Data records
"""
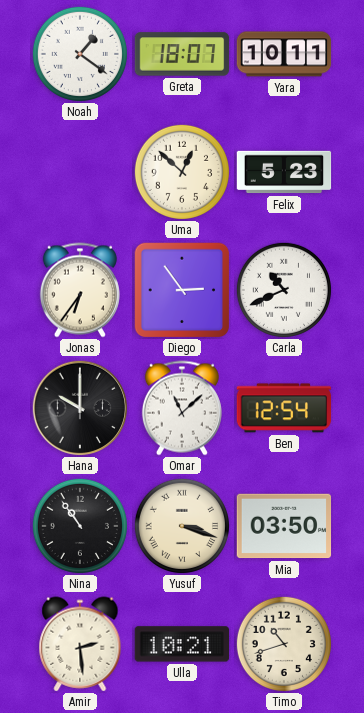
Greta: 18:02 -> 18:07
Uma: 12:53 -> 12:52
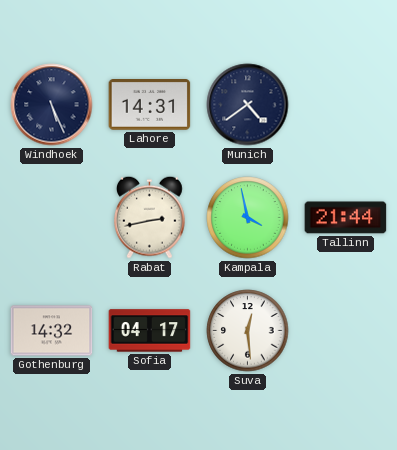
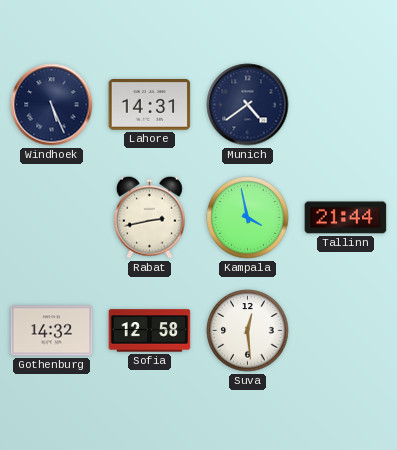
Sofia: 04:17 -> 12:58
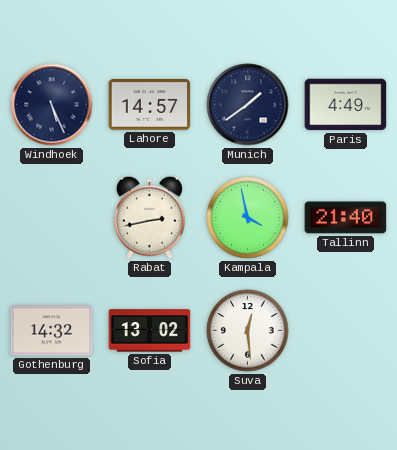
Lahore: 14:31 -> 14:57
Munich: 4:39 -> 1:39
Paris: none -> 4:49
Tallinn: 21:44 -> 21:40
Sofia: 12:58 -> 13:02
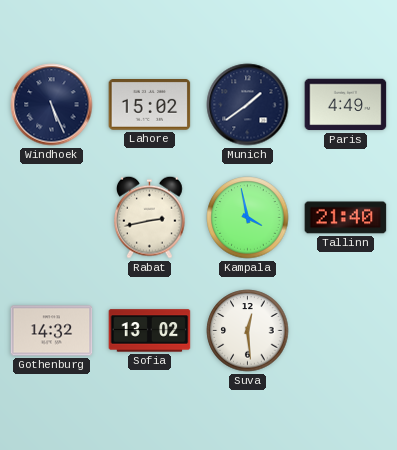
Lahore: 14:57 -> 15:02
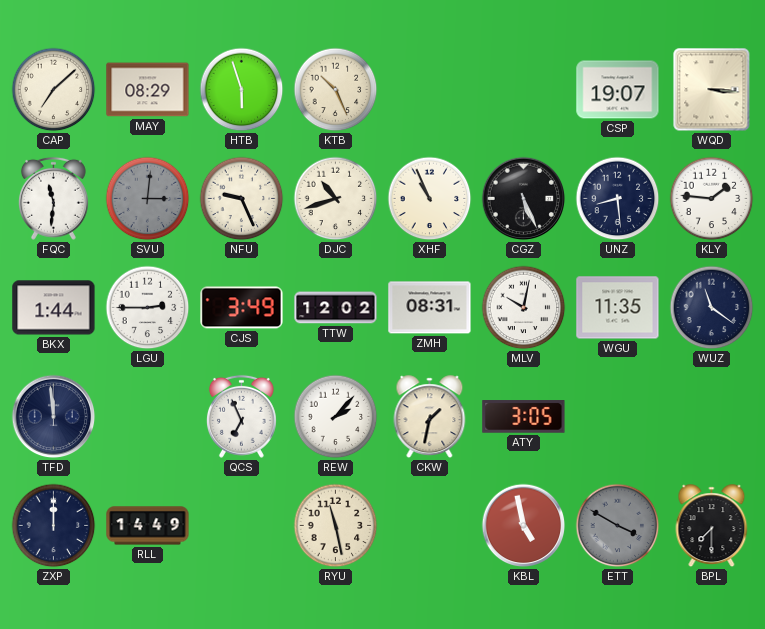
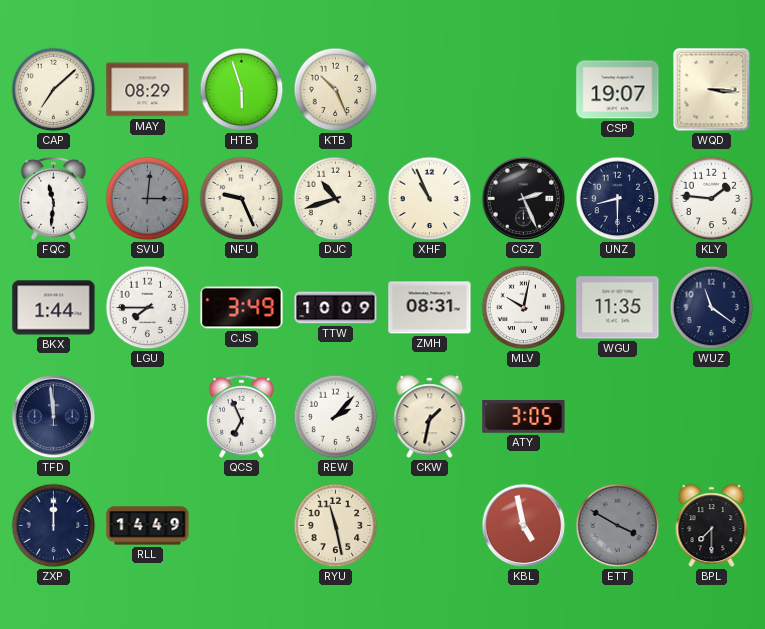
CGZ: 5:26 -> 2:26
UNZ: 8:29 -> 8:30
LGU: 2:45 -> 7:45
TTW: 12:02 -> 10:09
"""
Reproduce every line of the listing, but swap "Sofia" for "Athens" wherever it occurs and change nothing else. Omit the picture lines from your answer.

Greta: 18:02 -> 18:07
Uma: 12:53 -> 12:52
Athens: 04:17 -> 12:58
Lahore: 14:31 -> 14:57
Munich: 4:39 -> 1:39
Paris: none -> 4:49
Tallinn: 21:44 -> 21:40
Athens: 12:58 -> 13:02
Lahore: 14:57 -> 15:02
CGZ: 5:26 -> 2:26
UNZ: 8:29 -> 8:30
LGU: 2:45 -> 7:45
TTW: 12:02 -> 10:09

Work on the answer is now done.